WHAT IS NEEDED |
Return the line containing "Find all objects" and all lines after it exactly; stop at the end of the material.

SUPPLIED MATERIAL |
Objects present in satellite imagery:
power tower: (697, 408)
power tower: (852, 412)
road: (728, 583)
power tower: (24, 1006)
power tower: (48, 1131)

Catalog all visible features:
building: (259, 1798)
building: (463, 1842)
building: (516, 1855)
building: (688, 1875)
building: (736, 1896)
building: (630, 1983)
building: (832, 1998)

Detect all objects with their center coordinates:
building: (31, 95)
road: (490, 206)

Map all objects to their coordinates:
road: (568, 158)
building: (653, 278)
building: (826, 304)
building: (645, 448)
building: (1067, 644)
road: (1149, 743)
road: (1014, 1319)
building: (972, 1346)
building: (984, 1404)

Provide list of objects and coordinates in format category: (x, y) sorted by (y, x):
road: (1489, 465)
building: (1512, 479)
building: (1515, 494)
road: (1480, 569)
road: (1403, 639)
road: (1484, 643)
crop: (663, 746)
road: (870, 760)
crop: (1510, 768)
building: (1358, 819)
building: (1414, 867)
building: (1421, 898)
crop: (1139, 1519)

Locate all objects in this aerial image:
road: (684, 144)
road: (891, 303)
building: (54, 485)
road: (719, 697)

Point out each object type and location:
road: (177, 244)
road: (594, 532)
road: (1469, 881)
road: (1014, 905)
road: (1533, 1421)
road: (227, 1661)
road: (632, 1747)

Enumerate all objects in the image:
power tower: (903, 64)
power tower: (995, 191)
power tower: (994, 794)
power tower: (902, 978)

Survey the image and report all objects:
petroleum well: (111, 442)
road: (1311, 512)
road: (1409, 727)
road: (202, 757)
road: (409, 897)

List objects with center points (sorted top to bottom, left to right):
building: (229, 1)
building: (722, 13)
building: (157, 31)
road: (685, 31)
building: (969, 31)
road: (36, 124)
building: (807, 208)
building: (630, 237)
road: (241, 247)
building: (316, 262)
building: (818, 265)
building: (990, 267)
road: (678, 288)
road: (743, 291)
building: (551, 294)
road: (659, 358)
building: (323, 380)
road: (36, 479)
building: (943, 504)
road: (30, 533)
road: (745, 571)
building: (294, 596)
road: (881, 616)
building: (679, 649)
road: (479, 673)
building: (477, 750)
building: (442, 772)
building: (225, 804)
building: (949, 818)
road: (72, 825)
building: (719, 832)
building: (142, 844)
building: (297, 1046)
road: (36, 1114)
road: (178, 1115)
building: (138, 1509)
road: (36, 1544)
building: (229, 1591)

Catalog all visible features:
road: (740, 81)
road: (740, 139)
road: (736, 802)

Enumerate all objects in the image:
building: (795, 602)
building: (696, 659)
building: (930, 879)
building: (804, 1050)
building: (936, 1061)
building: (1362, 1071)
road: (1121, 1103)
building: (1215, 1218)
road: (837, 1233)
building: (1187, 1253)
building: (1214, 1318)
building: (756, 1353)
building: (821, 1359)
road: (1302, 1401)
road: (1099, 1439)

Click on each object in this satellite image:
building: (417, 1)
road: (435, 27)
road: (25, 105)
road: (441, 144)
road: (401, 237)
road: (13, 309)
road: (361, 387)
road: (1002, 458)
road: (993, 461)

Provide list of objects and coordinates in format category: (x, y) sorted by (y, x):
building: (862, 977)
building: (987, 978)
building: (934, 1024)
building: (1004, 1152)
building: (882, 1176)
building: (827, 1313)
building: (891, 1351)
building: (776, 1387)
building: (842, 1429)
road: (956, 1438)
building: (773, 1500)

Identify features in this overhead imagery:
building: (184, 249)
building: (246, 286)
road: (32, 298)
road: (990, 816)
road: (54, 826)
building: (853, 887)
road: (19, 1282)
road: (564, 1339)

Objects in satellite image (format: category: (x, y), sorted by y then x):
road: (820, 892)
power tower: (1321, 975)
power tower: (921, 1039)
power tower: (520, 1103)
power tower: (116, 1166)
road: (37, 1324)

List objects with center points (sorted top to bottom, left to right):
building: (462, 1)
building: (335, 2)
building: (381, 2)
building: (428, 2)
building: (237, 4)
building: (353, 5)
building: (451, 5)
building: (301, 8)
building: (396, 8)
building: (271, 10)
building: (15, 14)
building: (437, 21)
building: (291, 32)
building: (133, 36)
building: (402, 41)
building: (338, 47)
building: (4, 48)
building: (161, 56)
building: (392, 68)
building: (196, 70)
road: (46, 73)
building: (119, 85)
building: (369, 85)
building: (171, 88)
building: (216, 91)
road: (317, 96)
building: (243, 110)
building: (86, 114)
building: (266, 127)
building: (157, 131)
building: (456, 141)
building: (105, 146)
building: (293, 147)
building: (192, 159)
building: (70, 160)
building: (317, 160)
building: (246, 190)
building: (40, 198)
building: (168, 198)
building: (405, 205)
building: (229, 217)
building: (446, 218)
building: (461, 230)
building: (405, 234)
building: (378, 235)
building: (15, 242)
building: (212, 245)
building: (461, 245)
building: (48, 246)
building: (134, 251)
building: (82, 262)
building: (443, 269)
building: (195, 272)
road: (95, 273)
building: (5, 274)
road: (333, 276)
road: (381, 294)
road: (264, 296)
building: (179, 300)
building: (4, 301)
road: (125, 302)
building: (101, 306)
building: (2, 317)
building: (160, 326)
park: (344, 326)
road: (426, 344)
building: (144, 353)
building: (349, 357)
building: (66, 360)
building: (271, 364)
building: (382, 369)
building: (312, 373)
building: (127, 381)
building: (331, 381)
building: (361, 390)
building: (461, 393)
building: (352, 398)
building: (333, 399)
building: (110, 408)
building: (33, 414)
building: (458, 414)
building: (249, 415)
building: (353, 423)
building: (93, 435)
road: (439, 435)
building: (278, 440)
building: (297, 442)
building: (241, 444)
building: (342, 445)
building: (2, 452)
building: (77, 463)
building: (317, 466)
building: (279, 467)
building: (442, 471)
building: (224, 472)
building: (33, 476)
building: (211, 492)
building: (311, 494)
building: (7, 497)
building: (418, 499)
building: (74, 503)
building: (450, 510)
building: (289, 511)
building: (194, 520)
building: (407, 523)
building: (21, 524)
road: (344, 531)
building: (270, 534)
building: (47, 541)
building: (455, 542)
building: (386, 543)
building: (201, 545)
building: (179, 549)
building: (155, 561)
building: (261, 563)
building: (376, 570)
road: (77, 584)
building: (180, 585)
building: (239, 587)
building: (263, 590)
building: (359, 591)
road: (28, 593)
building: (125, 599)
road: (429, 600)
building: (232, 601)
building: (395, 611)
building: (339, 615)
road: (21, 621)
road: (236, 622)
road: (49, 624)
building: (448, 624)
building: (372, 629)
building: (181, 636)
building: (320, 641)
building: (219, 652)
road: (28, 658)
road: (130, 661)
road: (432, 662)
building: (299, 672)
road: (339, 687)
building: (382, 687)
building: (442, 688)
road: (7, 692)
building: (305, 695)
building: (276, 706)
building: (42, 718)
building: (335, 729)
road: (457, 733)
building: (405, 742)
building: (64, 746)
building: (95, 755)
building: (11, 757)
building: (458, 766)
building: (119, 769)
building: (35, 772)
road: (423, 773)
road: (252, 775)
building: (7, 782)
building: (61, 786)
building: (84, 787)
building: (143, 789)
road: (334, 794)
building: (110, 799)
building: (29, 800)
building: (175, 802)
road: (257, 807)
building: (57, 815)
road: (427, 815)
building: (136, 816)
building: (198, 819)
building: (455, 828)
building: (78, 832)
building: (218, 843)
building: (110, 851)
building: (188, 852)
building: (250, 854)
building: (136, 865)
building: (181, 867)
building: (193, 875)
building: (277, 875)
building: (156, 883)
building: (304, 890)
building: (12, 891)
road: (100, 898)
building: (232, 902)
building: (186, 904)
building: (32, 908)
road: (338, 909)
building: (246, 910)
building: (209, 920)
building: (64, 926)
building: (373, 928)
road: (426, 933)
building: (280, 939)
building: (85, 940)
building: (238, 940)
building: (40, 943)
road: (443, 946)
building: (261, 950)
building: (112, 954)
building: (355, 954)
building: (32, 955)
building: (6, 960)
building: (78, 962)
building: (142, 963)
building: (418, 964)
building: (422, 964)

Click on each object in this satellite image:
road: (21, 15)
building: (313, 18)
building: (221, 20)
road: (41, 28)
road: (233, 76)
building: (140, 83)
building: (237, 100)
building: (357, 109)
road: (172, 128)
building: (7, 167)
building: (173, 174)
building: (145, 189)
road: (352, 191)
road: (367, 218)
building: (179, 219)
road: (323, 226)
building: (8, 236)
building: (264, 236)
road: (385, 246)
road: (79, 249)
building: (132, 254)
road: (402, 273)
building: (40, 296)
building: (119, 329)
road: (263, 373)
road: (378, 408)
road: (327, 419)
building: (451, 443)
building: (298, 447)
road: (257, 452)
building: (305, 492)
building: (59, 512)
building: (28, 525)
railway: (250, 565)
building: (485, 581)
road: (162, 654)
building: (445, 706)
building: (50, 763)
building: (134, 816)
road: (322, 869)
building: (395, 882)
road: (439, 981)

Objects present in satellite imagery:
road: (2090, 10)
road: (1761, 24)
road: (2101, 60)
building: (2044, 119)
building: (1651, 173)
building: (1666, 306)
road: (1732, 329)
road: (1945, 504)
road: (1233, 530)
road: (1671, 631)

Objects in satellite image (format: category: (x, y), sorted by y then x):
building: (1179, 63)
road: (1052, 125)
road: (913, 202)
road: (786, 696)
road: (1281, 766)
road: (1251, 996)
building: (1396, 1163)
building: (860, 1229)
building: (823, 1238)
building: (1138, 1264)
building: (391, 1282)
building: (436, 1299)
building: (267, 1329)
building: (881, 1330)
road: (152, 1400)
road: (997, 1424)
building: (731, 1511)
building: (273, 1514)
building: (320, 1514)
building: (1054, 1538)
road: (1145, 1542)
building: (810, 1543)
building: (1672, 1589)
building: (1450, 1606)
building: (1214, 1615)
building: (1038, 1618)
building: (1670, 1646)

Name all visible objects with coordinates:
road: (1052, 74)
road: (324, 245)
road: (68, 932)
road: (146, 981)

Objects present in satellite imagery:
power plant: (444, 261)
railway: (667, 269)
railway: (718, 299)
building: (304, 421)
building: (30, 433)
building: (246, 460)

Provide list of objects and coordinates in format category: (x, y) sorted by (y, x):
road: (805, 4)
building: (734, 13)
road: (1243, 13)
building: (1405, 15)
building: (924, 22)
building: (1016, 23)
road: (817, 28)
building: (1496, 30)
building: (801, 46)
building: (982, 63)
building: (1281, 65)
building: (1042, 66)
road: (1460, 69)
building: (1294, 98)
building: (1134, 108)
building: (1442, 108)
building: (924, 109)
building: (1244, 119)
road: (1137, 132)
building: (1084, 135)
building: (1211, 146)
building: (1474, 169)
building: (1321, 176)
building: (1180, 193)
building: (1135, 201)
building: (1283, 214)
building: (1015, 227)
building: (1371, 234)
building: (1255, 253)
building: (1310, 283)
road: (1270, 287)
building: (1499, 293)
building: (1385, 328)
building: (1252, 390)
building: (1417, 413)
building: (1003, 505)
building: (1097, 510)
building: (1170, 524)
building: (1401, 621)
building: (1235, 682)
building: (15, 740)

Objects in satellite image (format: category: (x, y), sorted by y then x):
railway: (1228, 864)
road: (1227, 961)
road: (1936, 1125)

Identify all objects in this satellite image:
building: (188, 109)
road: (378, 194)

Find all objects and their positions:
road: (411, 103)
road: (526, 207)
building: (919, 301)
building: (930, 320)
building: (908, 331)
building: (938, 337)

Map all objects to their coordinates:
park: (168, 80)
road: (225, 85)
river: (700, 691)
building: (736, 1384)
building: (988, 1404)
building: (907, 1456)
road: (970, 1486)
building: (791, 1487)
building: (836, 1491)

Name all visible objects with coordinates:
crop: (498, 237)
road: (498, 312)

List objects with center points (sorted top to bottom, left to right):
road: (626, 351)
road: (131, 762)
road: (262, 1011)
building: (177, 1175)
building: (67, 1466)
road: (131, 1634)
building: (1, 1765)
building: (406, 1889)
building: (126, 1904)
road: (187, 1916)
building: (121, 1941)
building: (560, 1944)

OUTPUT OF THE TASK |
Find all objects and their positions:
road: (411, 103)
road: (526, 207)
building: (919, 301)
building: (930, 320)
building: (908, 331)
building: (938, 337)

Map all objects to their coordinates:
park: (168, 80)
road: (225, 85)
river: (700, 691)
building: (736, 1384)
building: (988, 1404)
building: (907, 1456)
road: (970, 1486)
building: (791, 1487)
building: (836, 1491)

Name all visible objects with coordinates:
crop: (498, 237)
road: (498, 312)

List objects with center points (sorted top to bottom, left to right):
road: (626, 351)
road: (131, 762)
road: (262, 1011)
building: (177, 1175)
building: (67, 1466)
road: (131, 1634)
building: (1, 1765)
building: (406, 1889)
building: (126, 1904)
road: (187, 1916)
building: (121, 1941)
building: (560, 1944)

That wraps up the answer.